[INFORMATION PROVIDED — start]

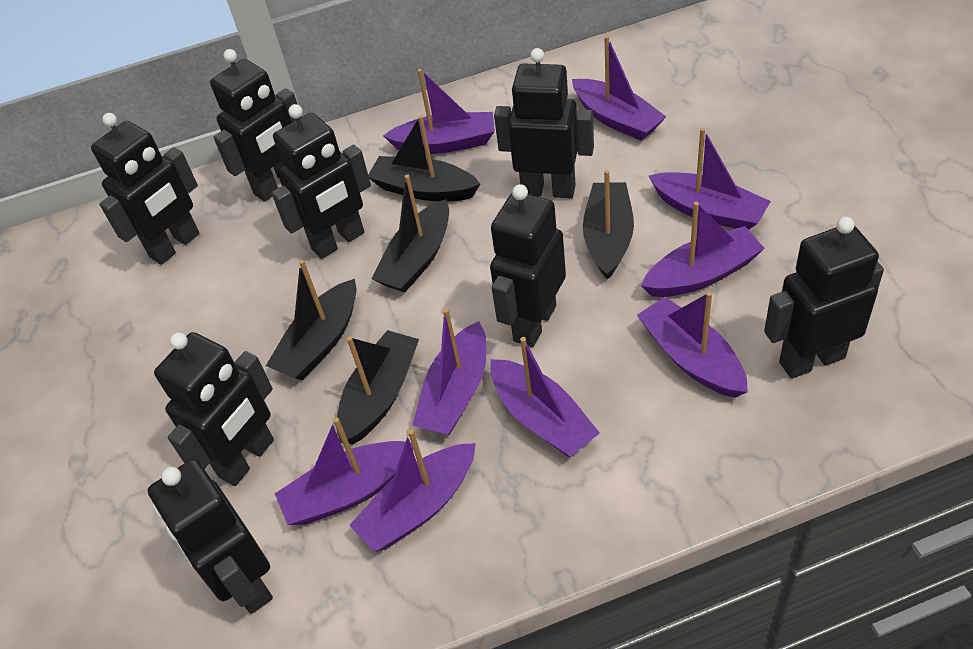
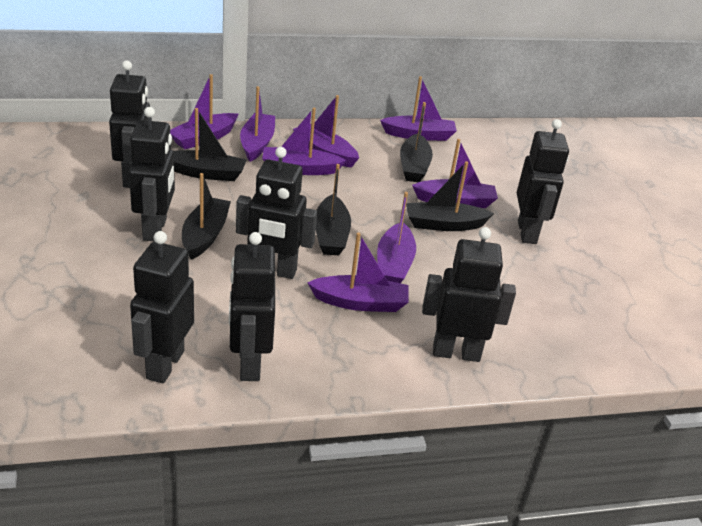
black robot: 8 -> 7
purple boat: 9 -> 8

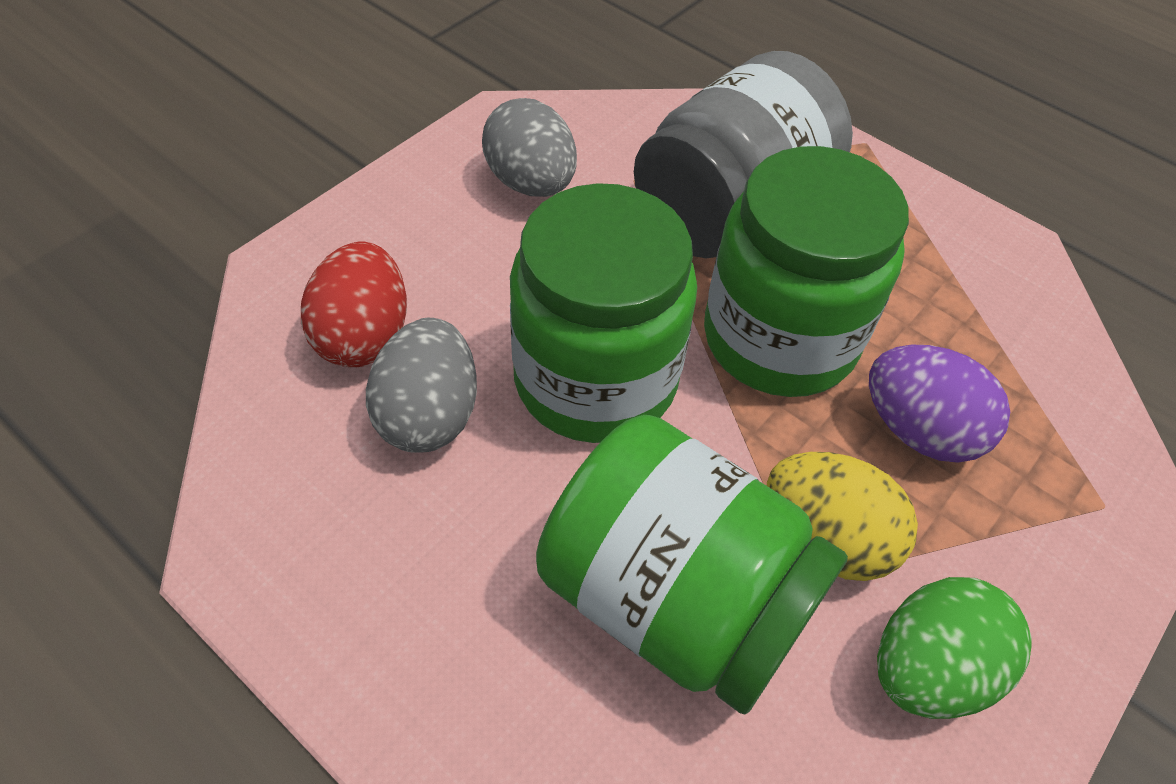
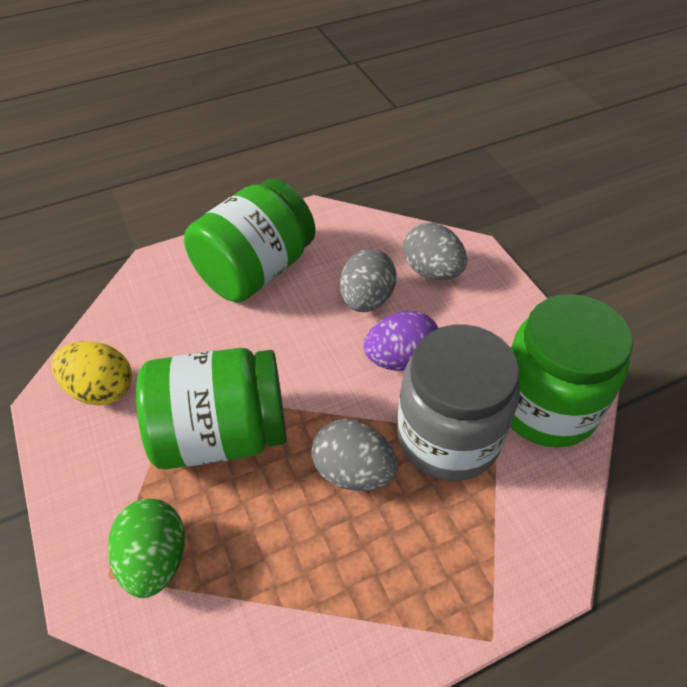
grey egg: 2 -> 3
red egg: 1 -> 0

[INFORMATION PROVIDED — finish]

ACTION ITEM: Apart from the pictures, the whole listing should be reproduced exactly.

YOUR RESPONSE:
black robot: 8 -> 7
purple boat: 9 -> 8

grey egg: 2 -> 3
red egg: 1 -> 0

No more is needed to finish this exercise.